Content revision data
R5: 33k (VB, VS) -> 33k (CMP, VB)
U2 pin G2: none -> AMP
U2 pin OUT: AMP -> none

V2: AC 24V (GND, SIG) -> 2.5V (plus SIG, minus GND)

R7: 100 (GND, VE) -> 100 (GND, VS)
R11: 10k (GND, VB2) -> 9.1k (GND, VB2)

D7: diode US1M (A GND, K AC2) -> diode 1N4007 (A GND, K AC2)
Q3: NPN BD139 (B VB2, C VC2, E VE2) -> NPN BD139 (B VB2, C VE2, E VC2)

...

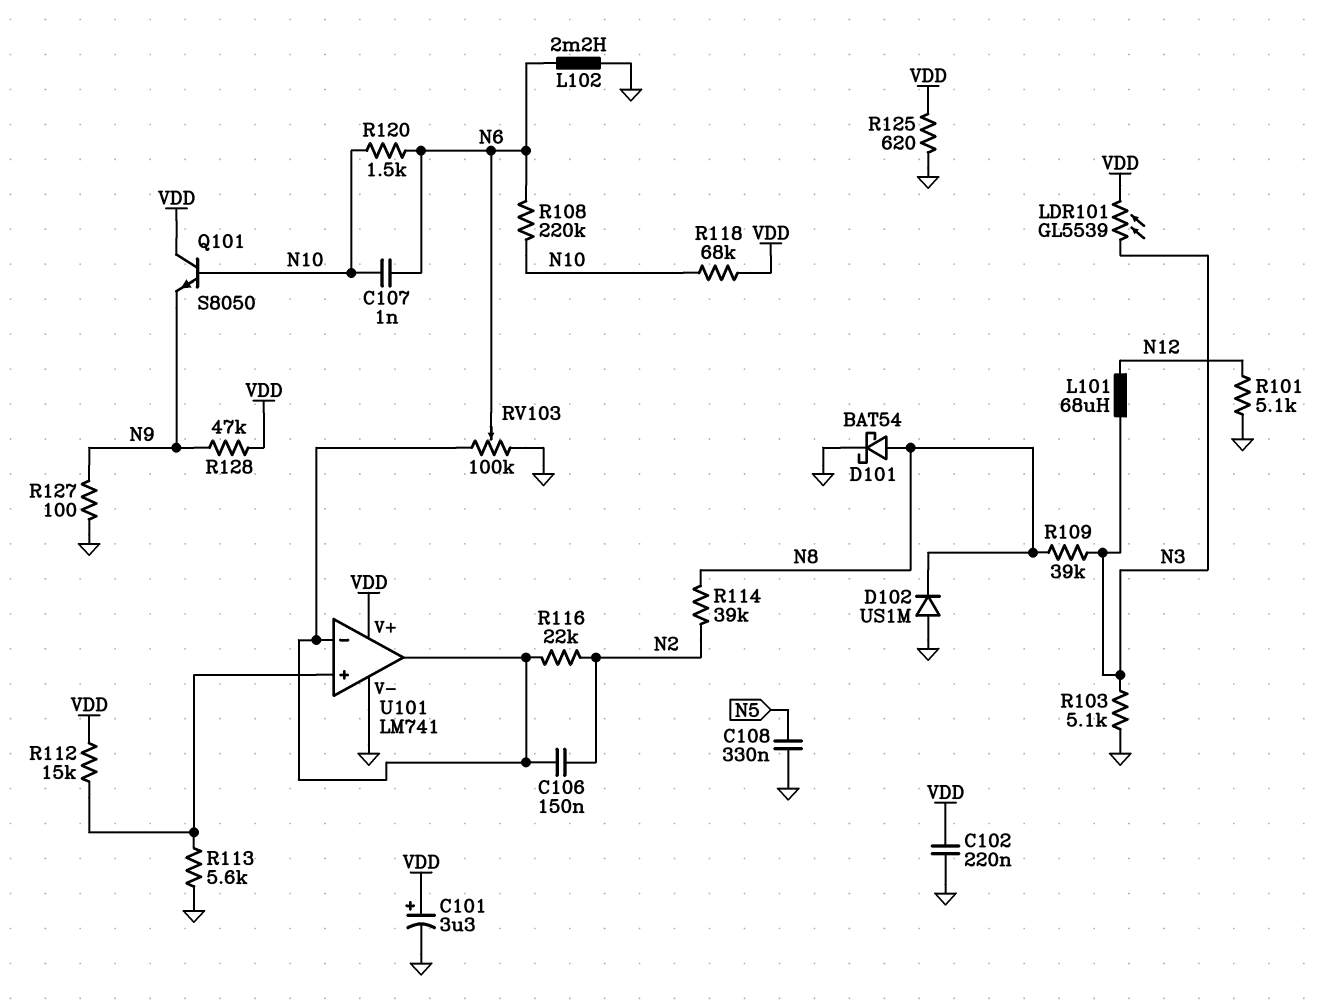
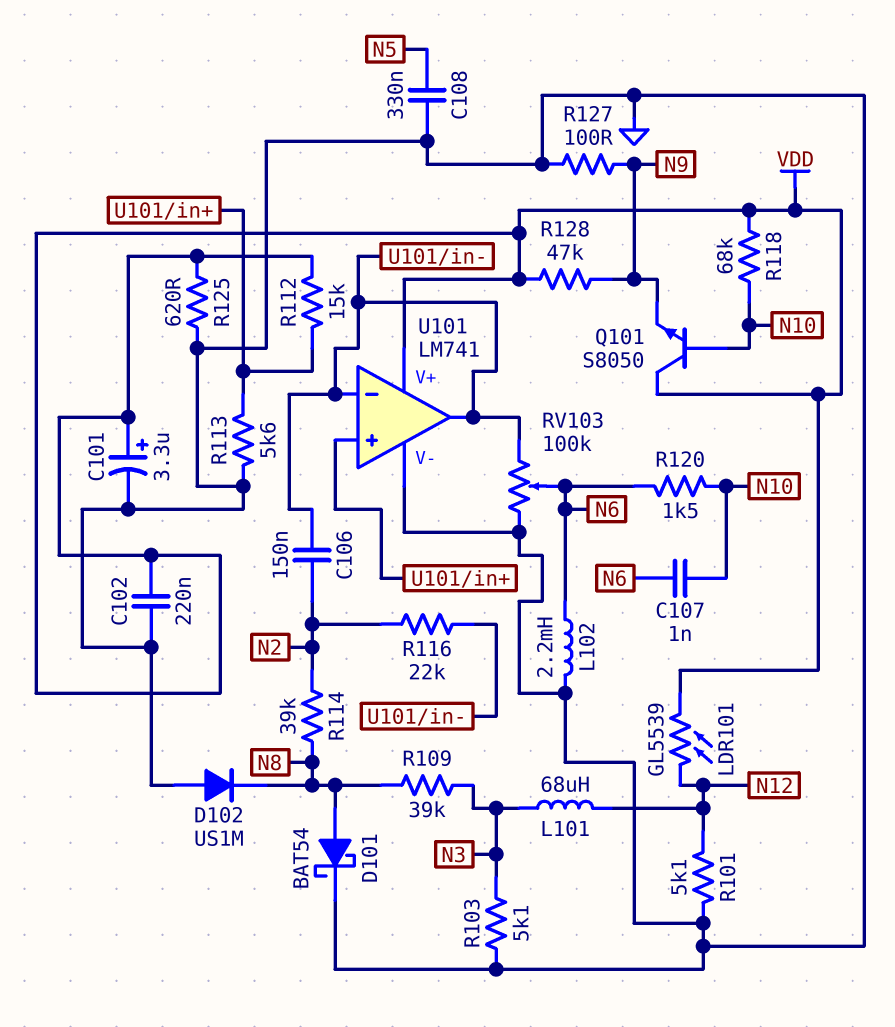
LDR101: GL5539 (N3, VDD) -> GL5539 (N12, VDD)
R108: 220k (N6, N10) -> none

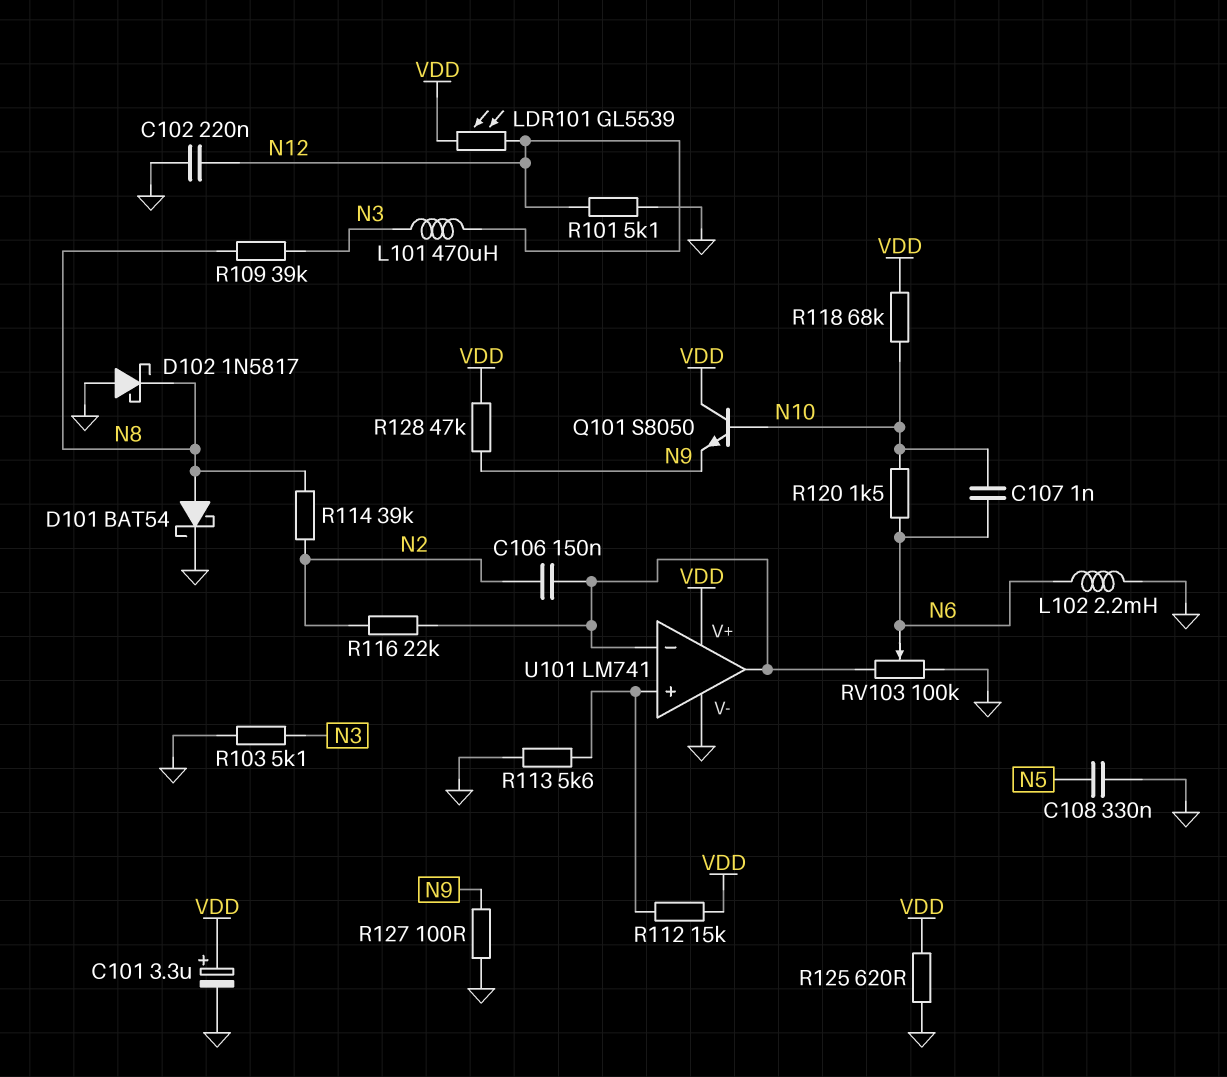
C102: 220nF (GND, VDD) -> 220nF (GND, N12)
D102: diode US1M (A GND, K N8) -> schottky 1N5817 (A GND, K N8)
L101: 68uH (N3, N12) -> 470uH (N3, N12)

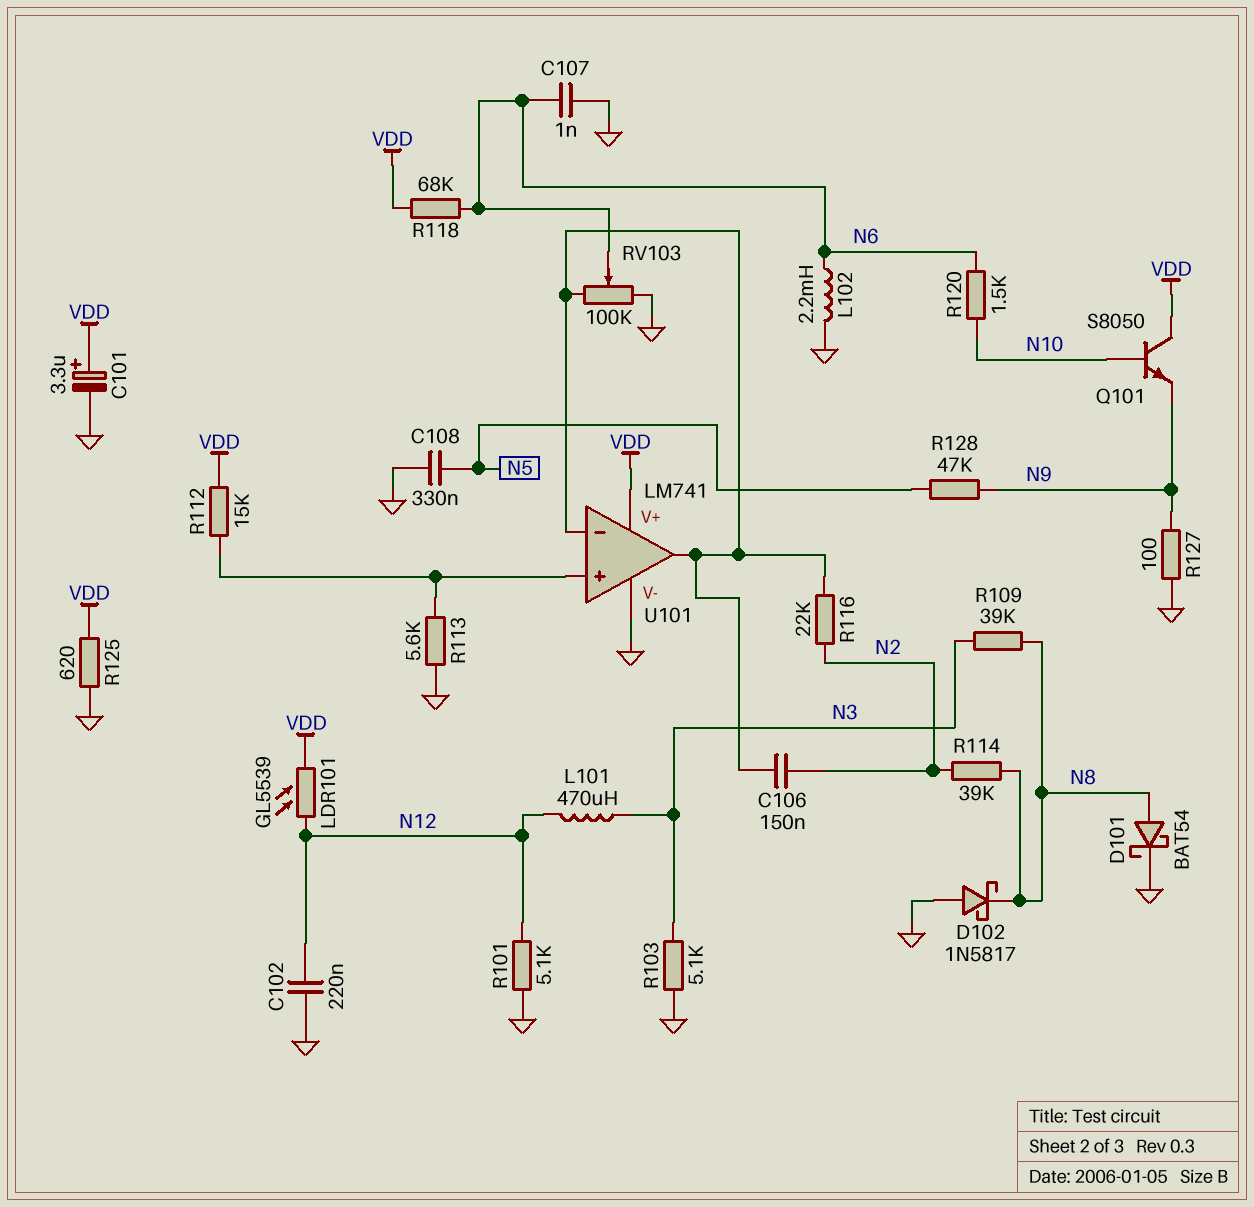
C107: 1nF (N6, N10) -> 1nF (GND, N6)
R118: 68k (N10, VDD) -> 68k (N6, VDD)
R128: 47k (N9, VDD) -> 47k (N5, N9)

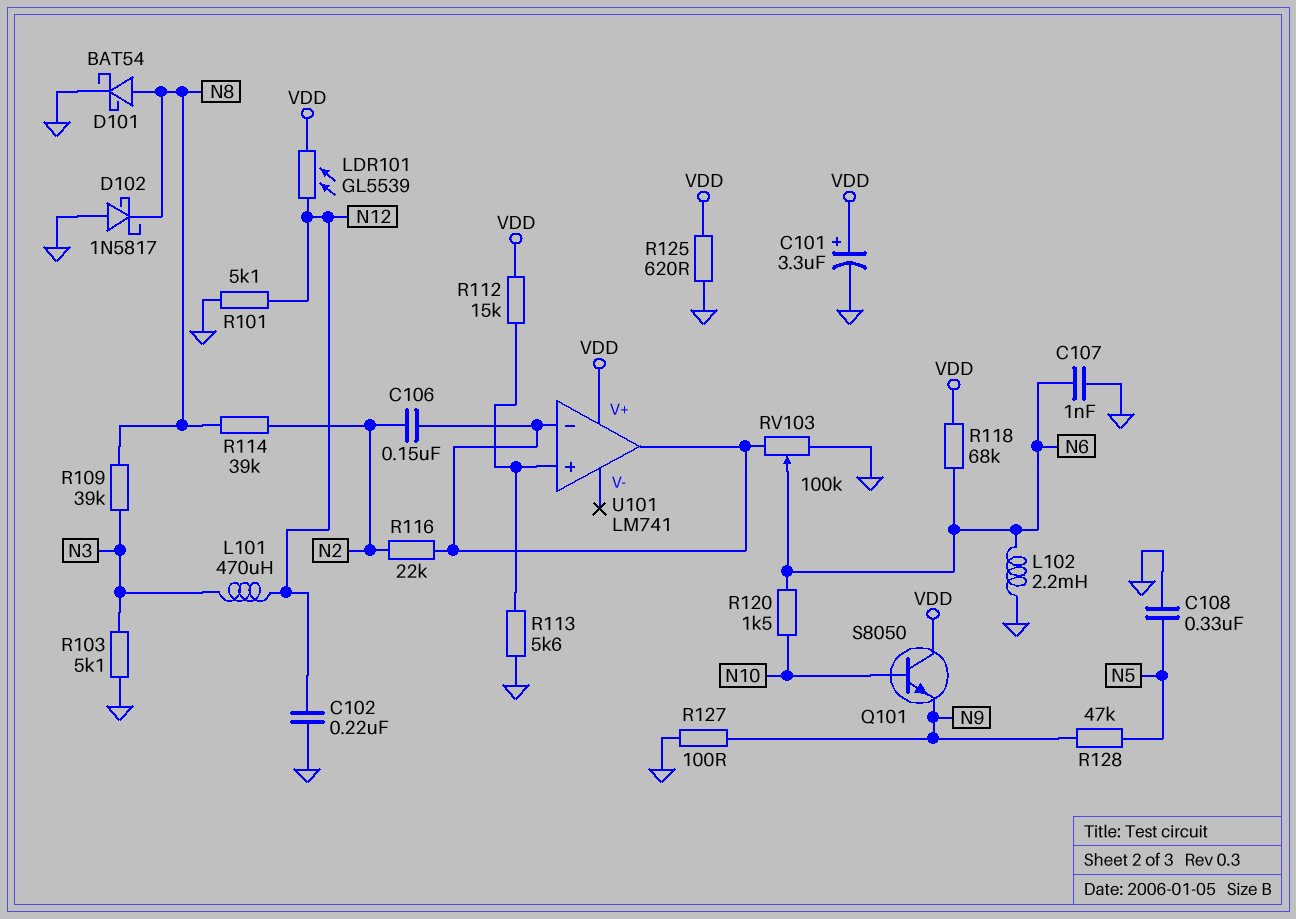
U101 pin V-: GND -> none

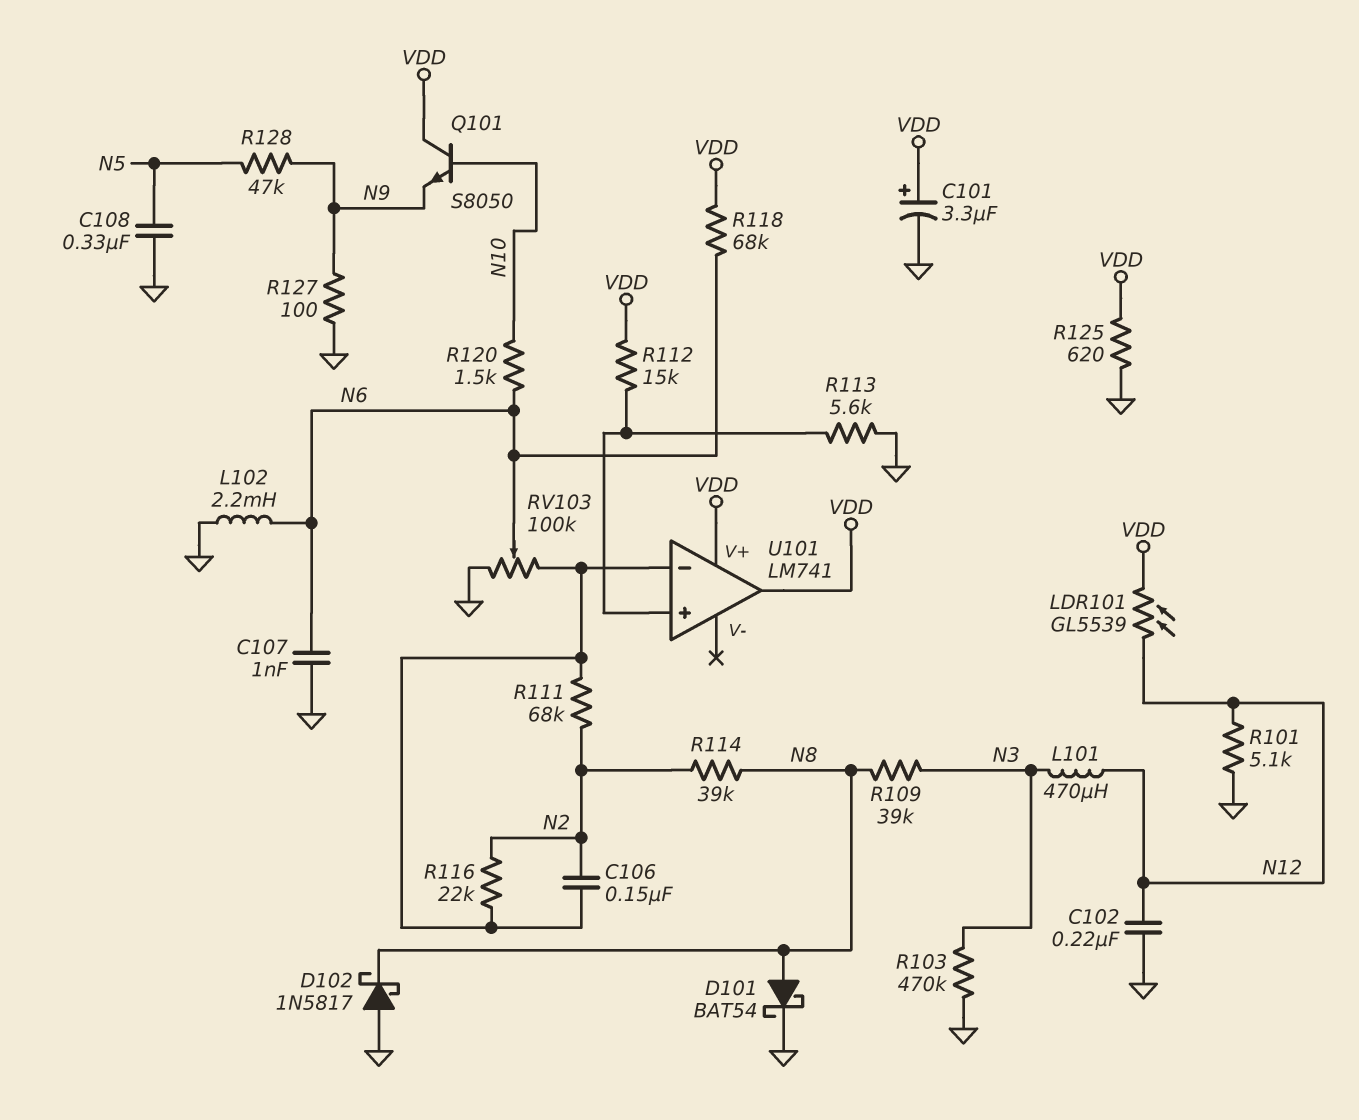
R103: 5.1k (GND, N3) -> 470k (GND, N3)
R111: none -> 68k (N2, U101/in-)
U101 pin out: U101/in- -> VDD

#### Problem statement:
Starting at the line containing "R128: 47k (N9, VDD) -> 47k (N5, N9)" and finishing at the line containing "U101 pin out: U101/in- -> VDD", return those lines exactly as they appear above, without the pictures.

#### Written solution:
R128: 47k (N9, VDD) -> 47k (N5, N9)

U101 pin V-: GND -> none

R103: 5.1k (GND, N3) -> 470k (GND, N3)
R111: none -> 68k (N2, U101/in-)
U101 pin out: U101/in- -> VDD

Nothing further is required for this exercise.